EXERCISE DATA:
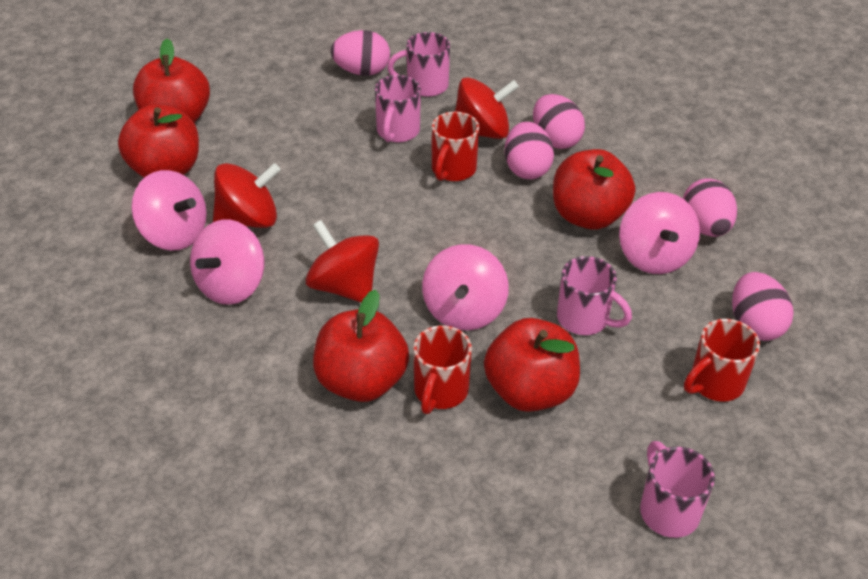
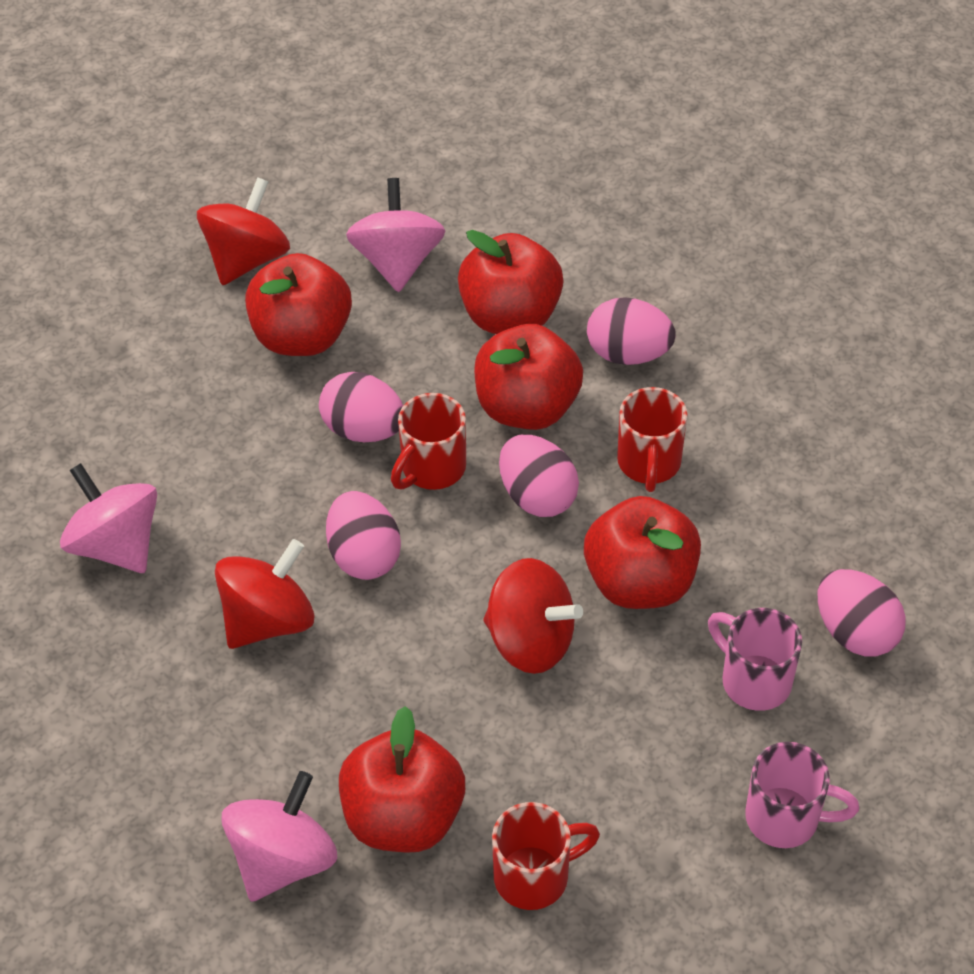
pink mug: 4 -> 2
pink spinning top: 4 -> 3

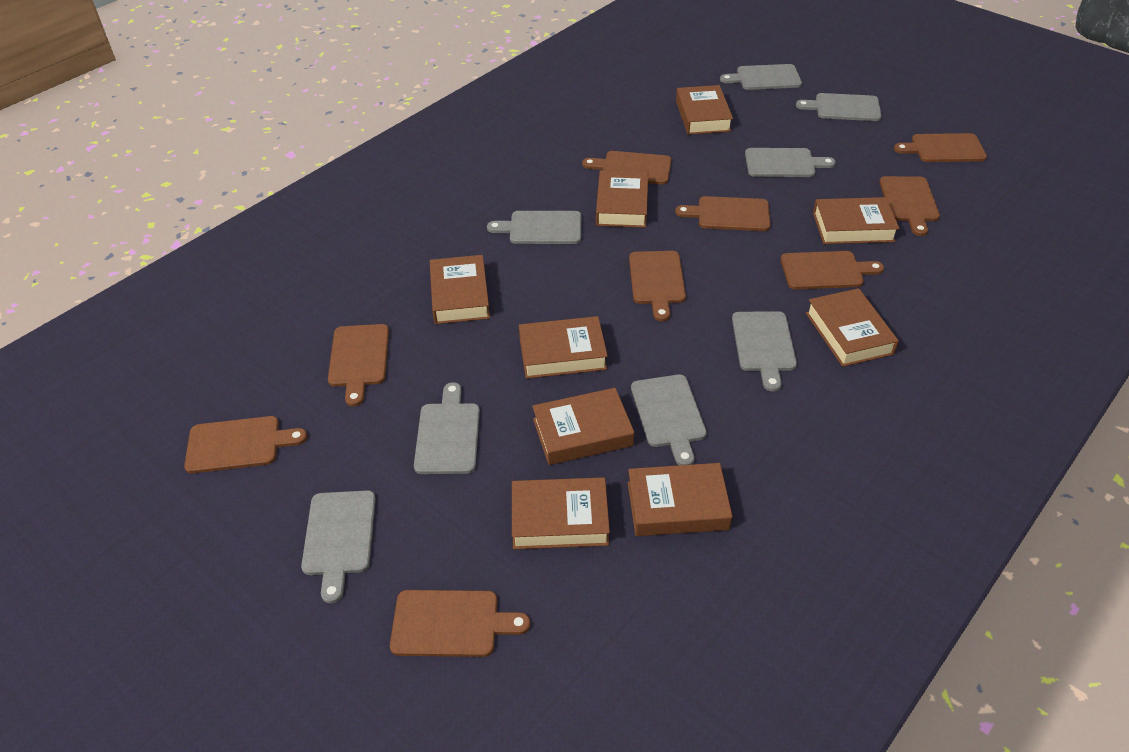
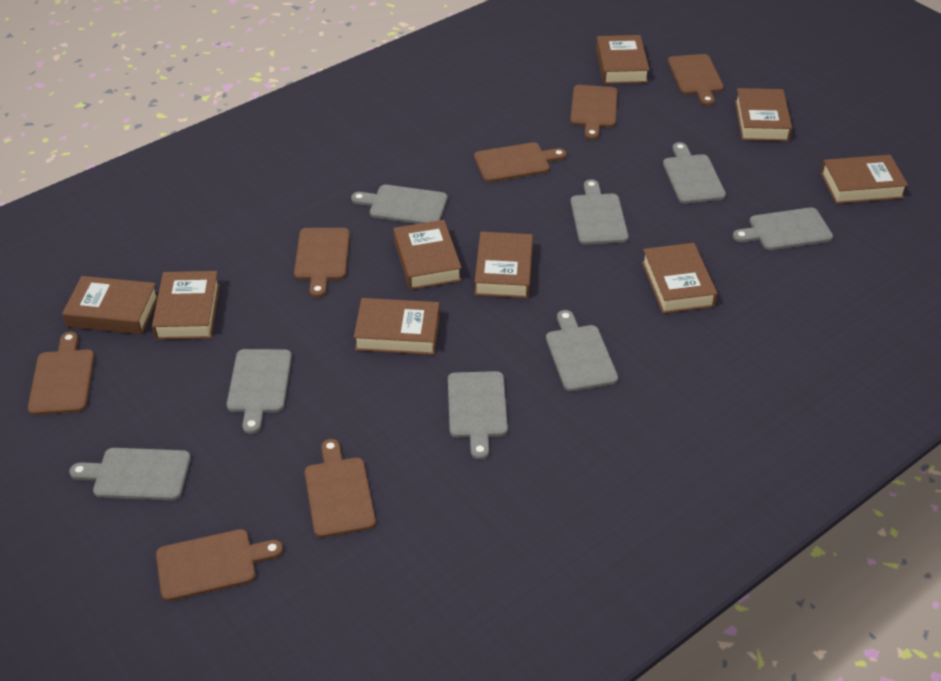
brown cutting board: 9 -> 7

WORK TO COMPLETE: Restate the material word for word, minus pictures.

TASK RESULT:
pink mug: 4 -> 2
pink spinning top: 4 -> 3

brown cutting board: 9 -> 7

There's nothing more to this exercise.